→ **YOUR INSTRUCTIONS**
Report the lines of the data below that contain the string "orange".

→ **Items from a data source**
□ □ □
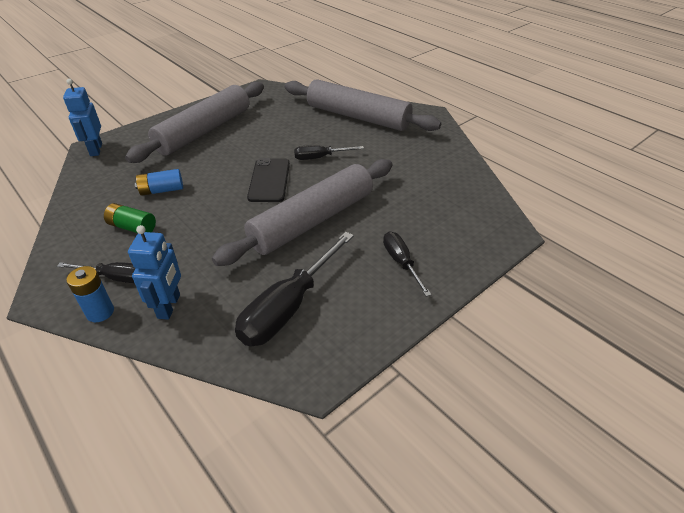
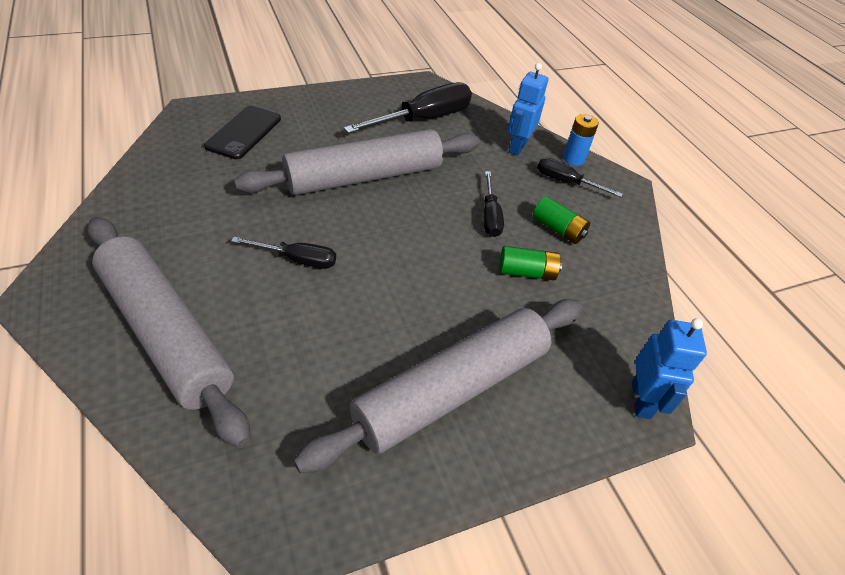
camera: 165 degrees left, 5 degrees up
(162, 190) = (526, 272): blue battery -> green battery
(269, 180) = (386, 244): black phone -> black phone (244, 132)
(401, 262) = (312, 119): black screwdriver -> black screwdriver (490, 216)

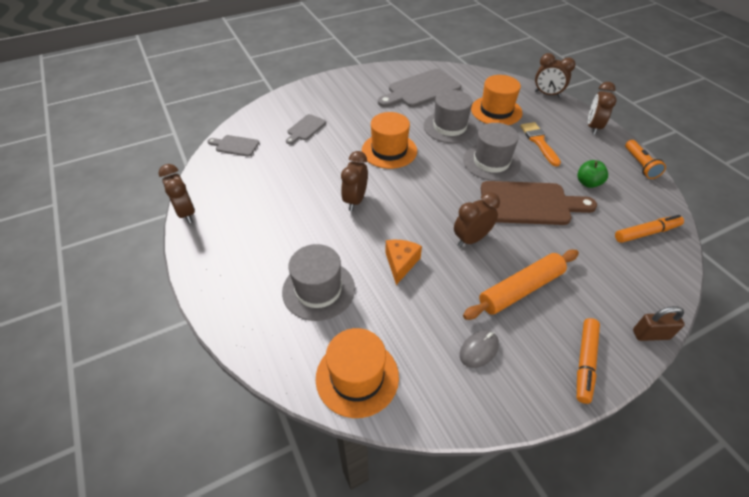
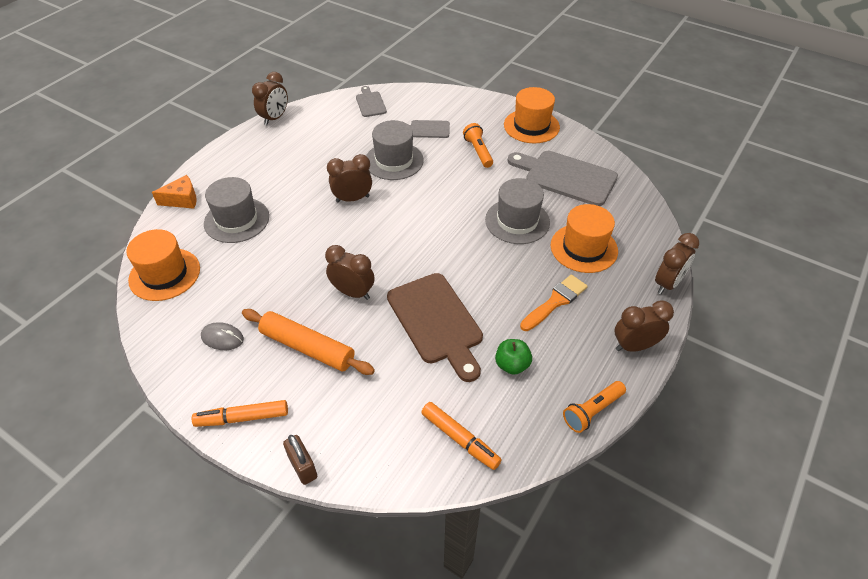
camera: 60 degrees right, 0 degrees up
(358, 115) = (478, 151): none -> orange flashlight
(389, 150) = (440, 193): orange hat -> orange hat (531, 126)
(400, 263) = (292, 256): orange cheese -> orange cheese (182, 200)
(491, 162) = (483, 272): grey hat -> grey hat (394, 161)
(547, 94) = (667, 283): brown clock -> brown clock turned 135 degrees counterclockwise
□ □ □
→ **TASK SOLUTION**
(358, 115) = (478, 151): none -> orange flashlight
(389, 150) = (440, 193): orange hat -> orange hat (531, 126)
(400, 263) = (292, 256): orange cheese -> orange cheese (182, 200)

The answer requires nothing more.